BEGIN

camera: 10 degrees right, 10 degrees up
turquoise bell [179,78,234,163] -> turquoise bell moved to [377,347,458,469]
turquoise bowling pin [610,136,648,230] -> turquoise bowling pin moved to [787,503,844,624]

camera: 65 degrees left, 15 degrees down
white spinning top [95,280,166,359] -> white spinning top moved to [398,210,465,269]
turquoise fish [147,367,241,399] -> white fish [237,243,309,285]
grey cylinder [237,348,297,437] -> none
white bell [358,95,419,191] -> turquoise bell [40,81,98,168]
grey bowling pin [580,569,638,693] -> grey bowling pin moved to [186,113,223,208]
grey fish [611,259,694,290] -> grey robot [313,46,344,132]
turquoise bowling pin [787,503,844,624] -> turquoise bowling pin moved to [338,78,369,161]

END

Exercise requirements: Every entry above should be retyped exactly as it appears.

Response area:
camera: 10 degrees right, 10 degrees up
turquoise bell [179,78,234,163] -> turquoise bell moved to [377,347,458,469]
turquoise bowling pin [610,136,648,230] -> turquoise bowling pin moved to [787,503,844,624]

camera: 65 degrees left, 15 degrees down
white spinning top [95,280,166,359] -> white spinning top moved to [398,210,465,269]
turquoise fish [147,367,241,399] -> white fish [237,243,309,285]
grey cylinder [237,348,297,437] -> none
white bell [358,95,419,191] -> turquoise bell [40,81,98,168]
grey bowling pin [580,569,638,693] -> grey bowling pin moved to [186,113,223,208]
grey fish [611,259,694,290] -> grey robot [313,46,344,132]
turquoise bowling pin [787,503,844,624] -> turquoise bowling pin moved to [338,78,369,161]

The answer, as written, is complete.